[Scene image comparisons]
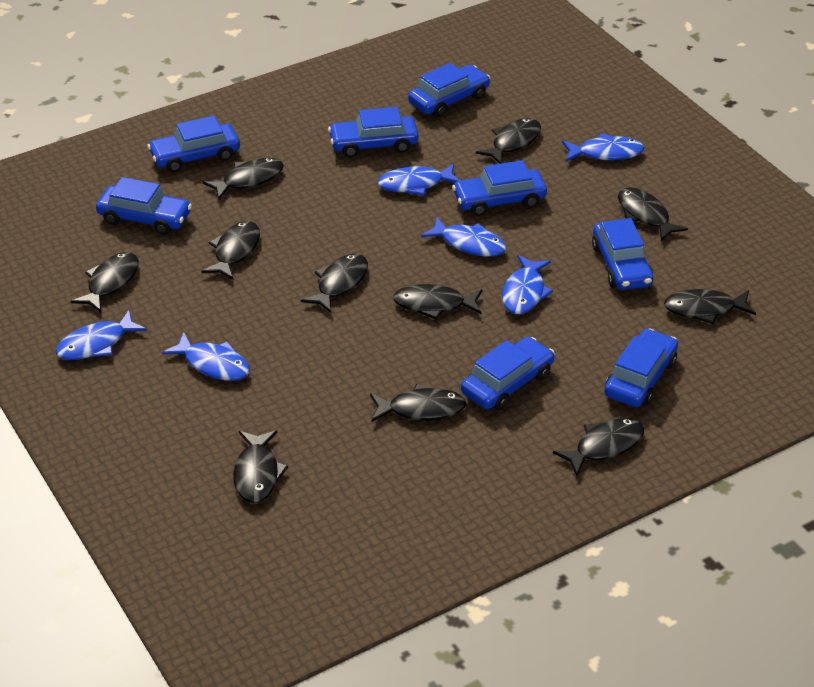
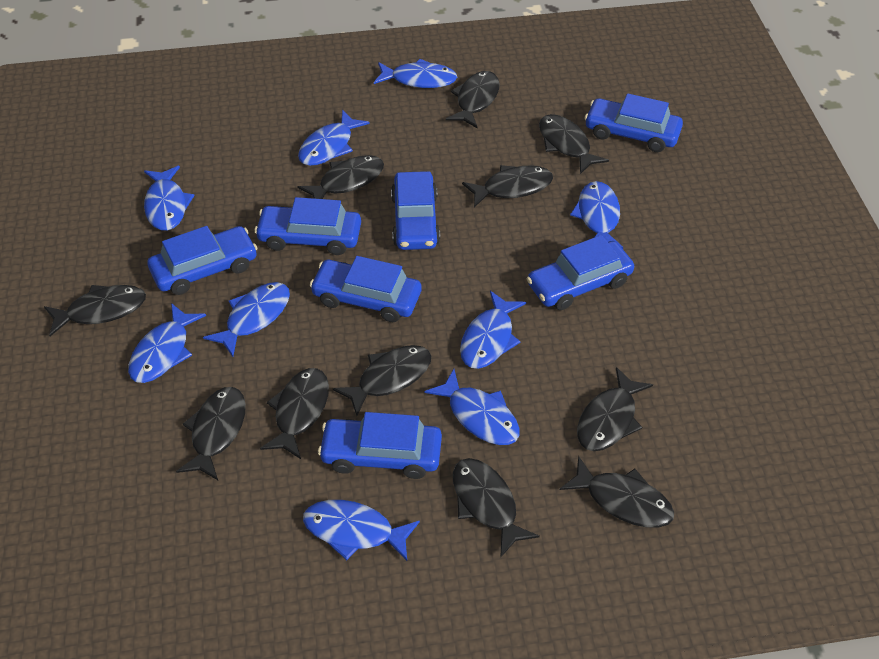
blue car: 8 -> 7
blue fish: 6 -> 9

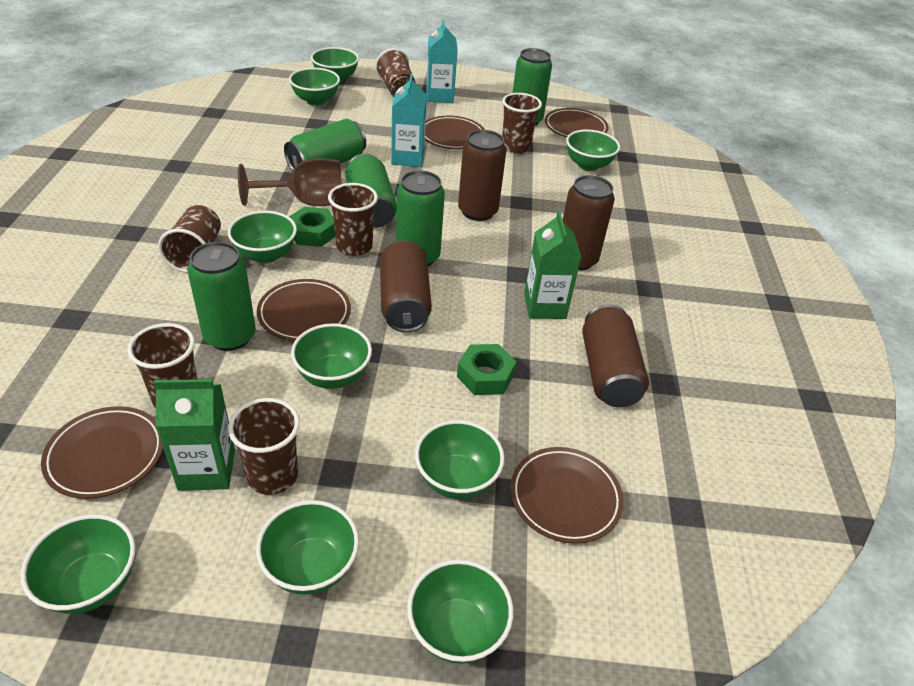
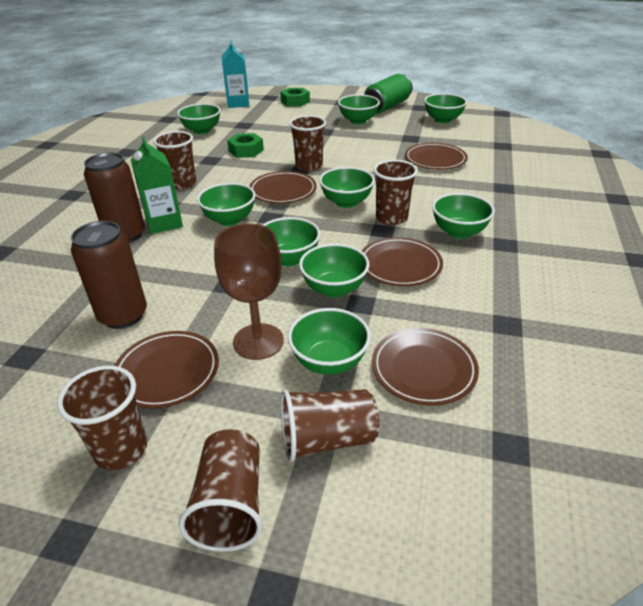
brown can: 4 -> 2
green can: 5 -> 1
green carton: 2 -> 1
turquoise carton: 2 -> 1

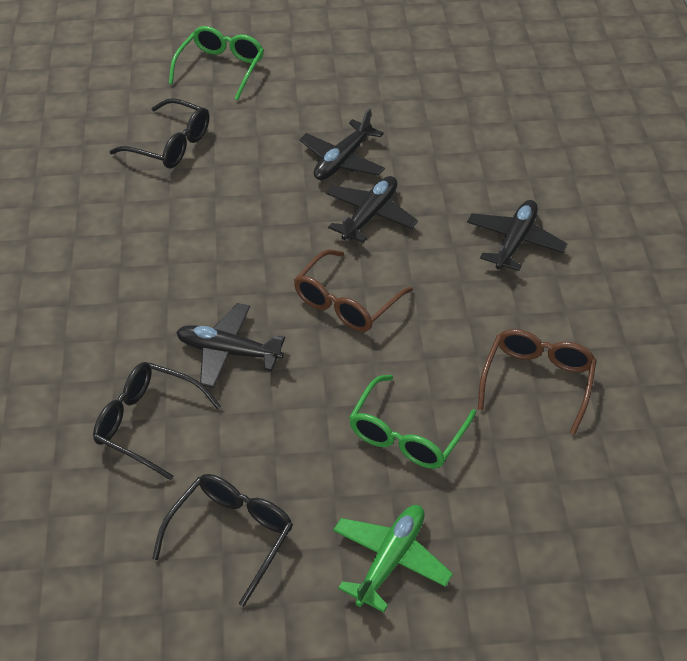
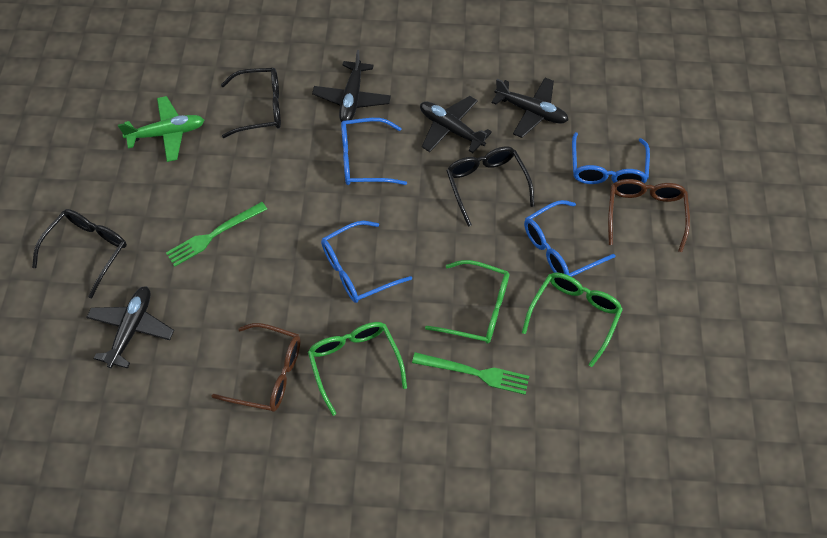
blue glasses: 0 -> 4
green fork: 0 -> 2
green glasses: 2 -> 3

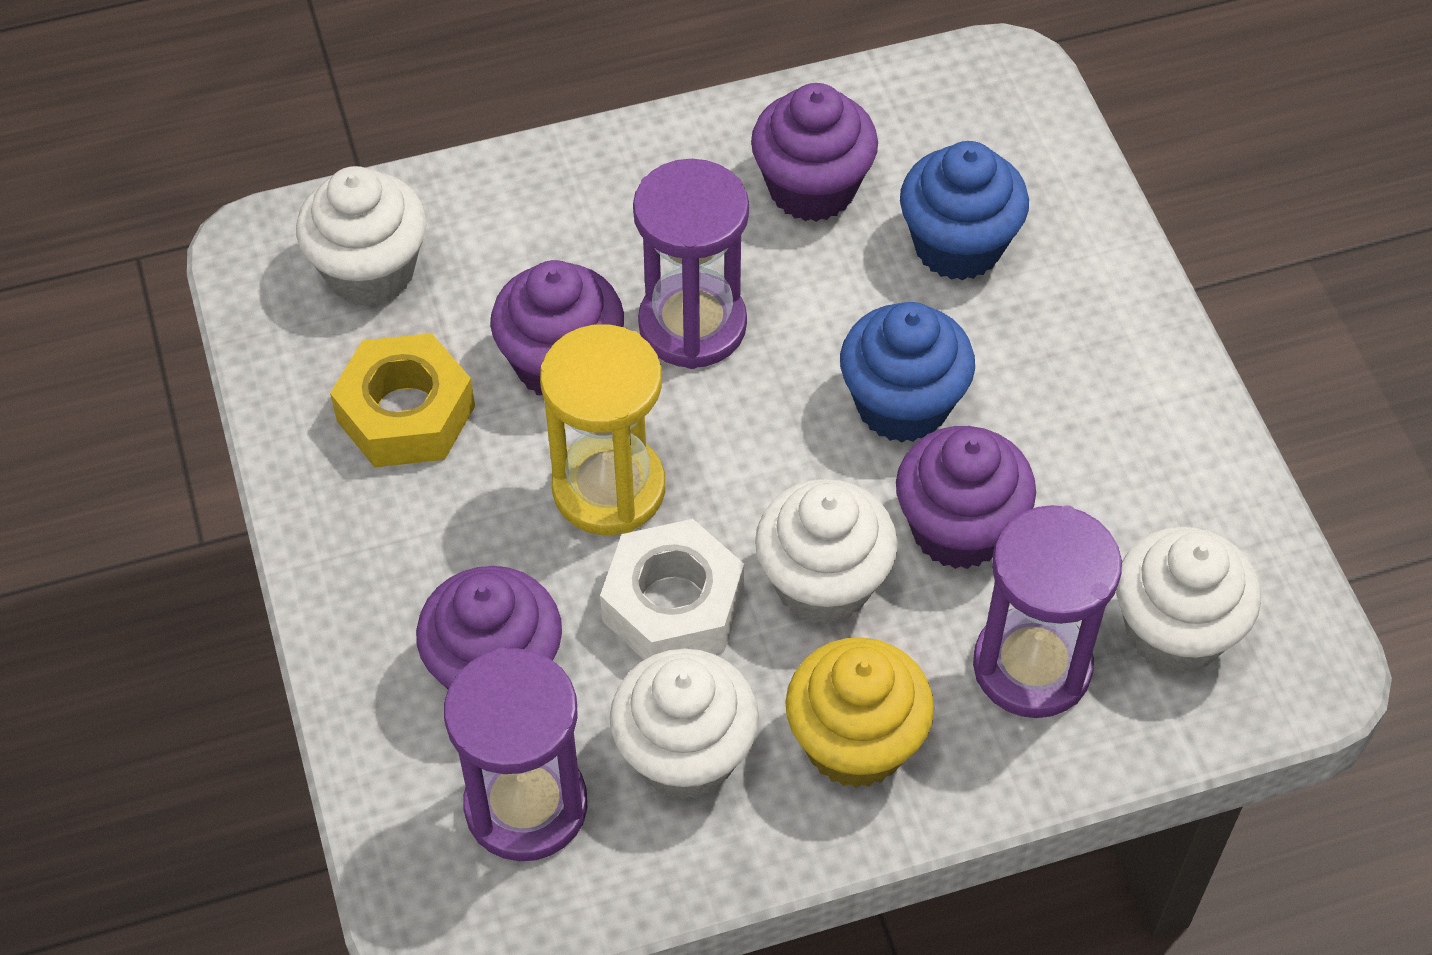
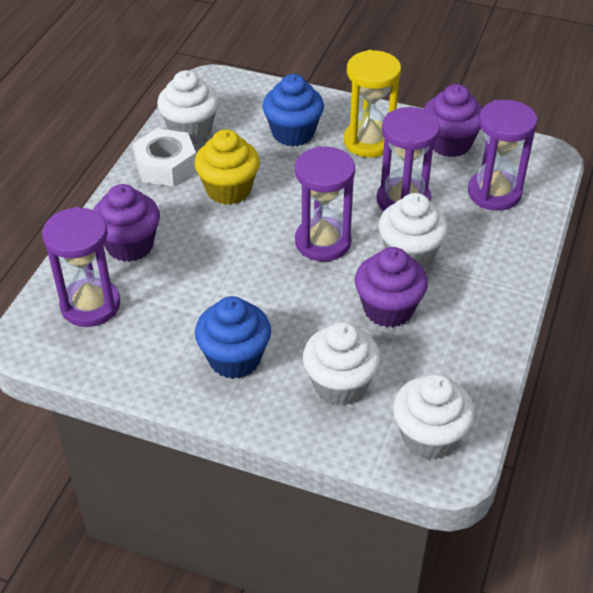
purple cupcake: 4 -> 3
purple hourglass: 3 -> 4
yellow nut: 1 -> 0

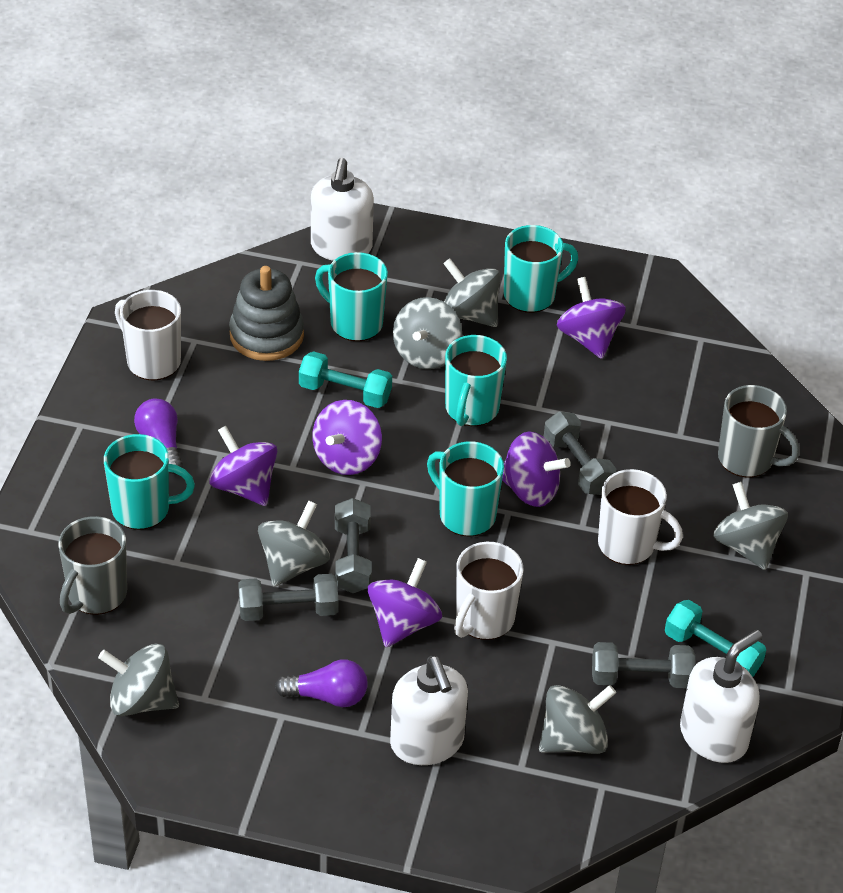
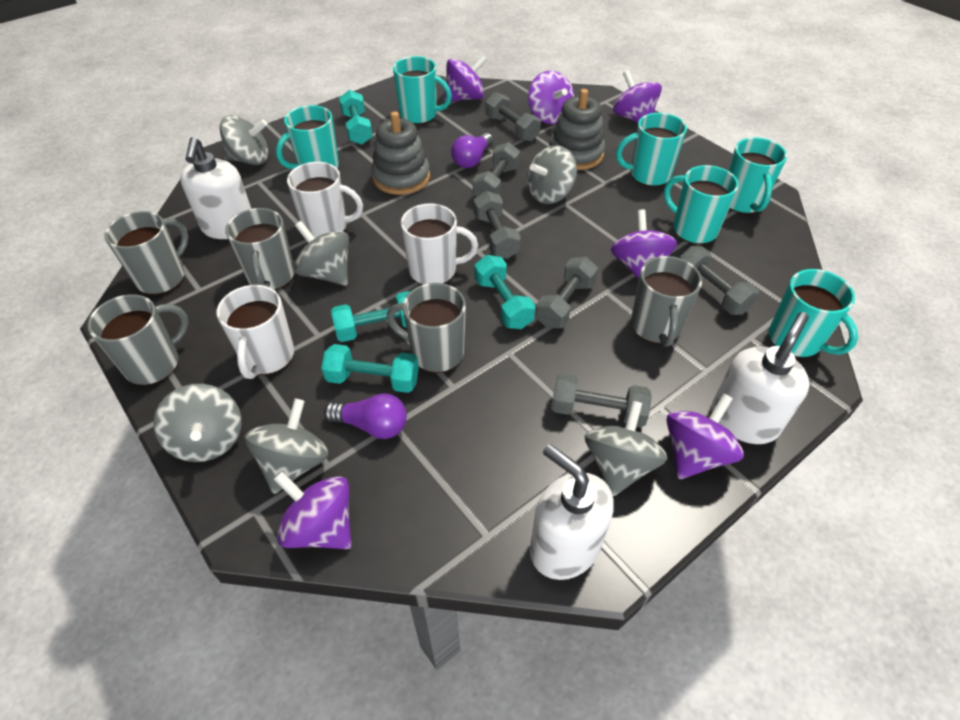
grey dumbbell: 4 -> 6
grey mug: 2 -> 5
grey stacking toy: 1 -> 2
purple spinning top: 5 -> 6
turquoise dumbbell: 2 -> 4
turquoise mug: 5 -> 6

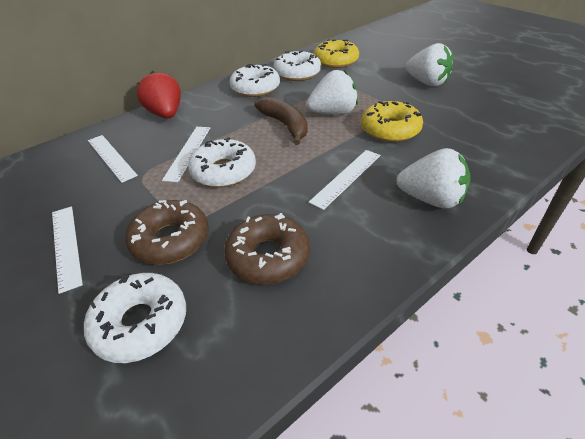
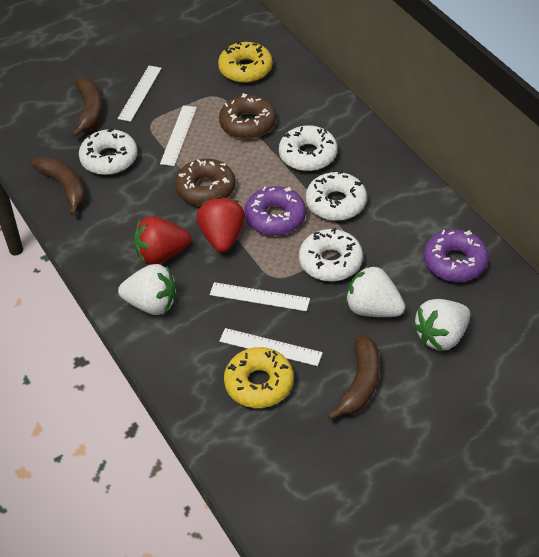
brown banana: 1 -> 3
purple donut: 0 -> 2
red strawberry: 1 -> 2

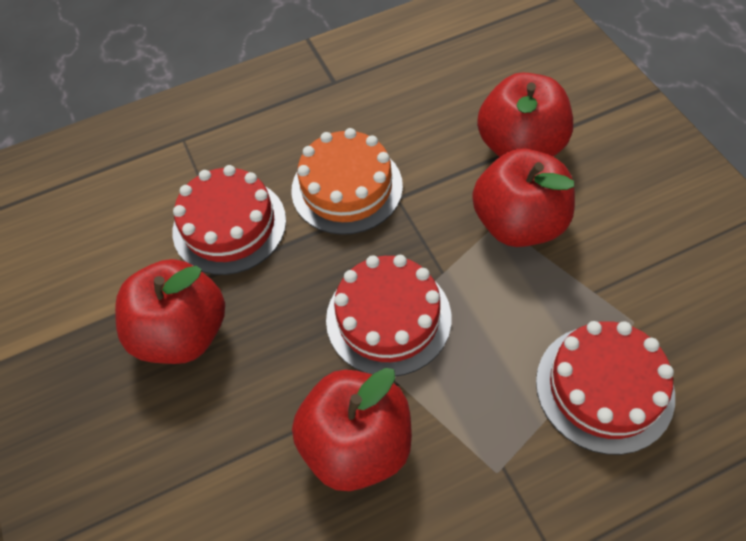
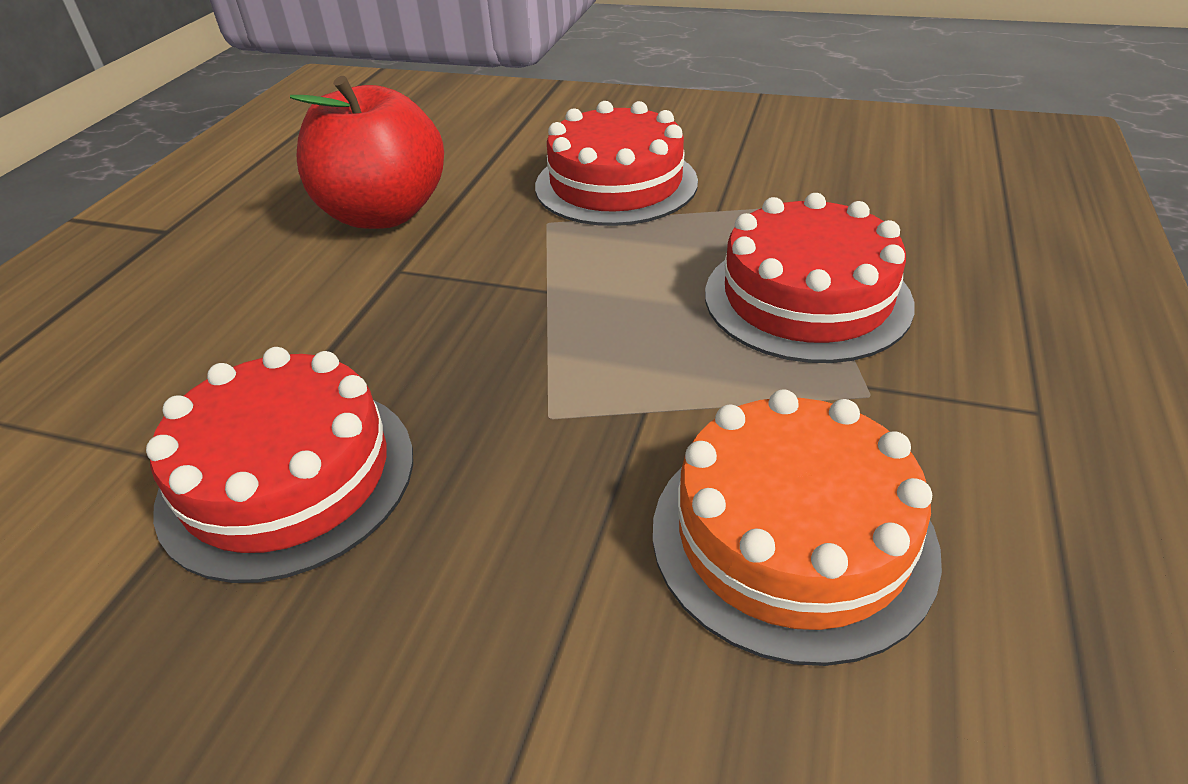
red apple: 4 -> 1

*Task directions*. The task calls for duplicating the data exactly, with no images kept.

*Exercise answer*.
blue car: 8 -> 7
blue fish: 6 -> 9

brown can: 4 -> 2
green can: 5 -> 1
green carton: 2 -> 1
turquoise carton: 2 -> 1

blue glasses: 0 -> 4
green fork: 0 -> 2
green glasses: 2 -> 3

purple cupcake: 4 -> 3
purple hourglass: 3 -> 4
yellow nut: 1 -> 0

grey dumbbell: 4 -> 6
grey mug: 2 -> 5
grey stacking toy: 1 -> 2
purple spinning top: 5 -> 6
turquoise dumbbell: 2 -> 4
turquoise mug: 5 -> 6

brown banana: 1 -> 3
purple donut: 0 -> 2
red strawberry: 1 -> 2

red apple: 4 -> 1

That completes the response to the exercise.